## What you are asked to do
Each record should reappear exactly in your answer, minus any picture.

## Exercise input
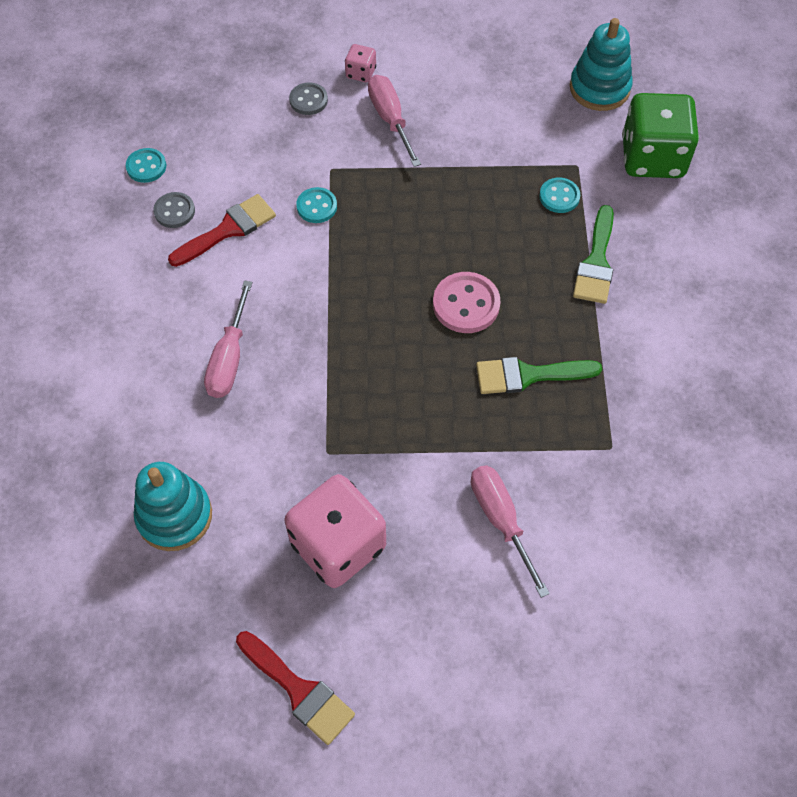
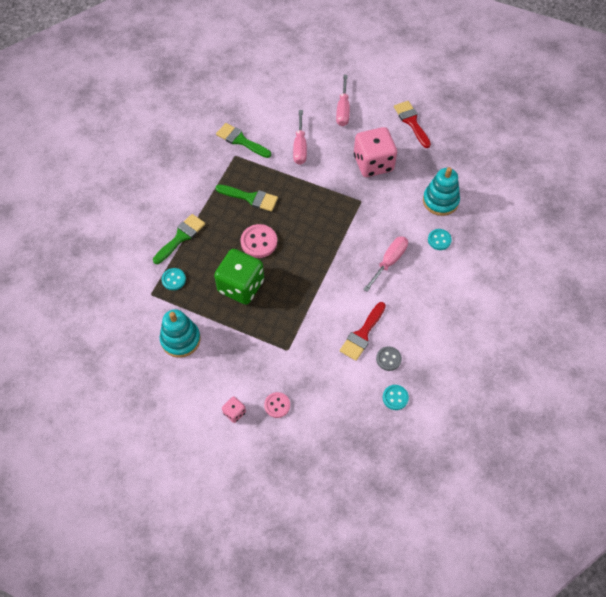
camera: 155 degrees left, 0 degrees up
(228, 230) = (362, 334): red brush -> red brush turned 45 degrees counterclockwise
(308, 100) = (277, 405): grey button -> pink button
(317, 206) = (307, 328): turquoise button -> turquoise button (439, 240)
(390, 120) = (235, 369): pink screwdriver -> pink screwdriver (343, 110)
(599, 88) = (101, 338): turquoise stacking toy -> turquoise stacking toy (180, 339)
(622, 485) = (241, 140): none -> green brush
(652, 157) = (108, 281): green dice -> green dice (241, 286)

## Exercise solution
camera: 155 degrees left, 0 degrees up
(228, 230) = (362, 334): red brush -> red brush turned 45 degrees counterclockwise
(308, 100) = (277, 405): grey button -> pink button
(317, 206) = (307, 328): turquoise button -> turquoise button (439, 240)
(390, 120) = (235, 369): pink screwdriver -> pink screwdriver (343, 110)
(599, 88) = (101, 338): turquoise stacking toy -> turquoise stacking toy (180, 339)
(622, 485) = (241, 140): none -> green brush
(652, 157) = (108, 281): green dice -> green dice (241, 286)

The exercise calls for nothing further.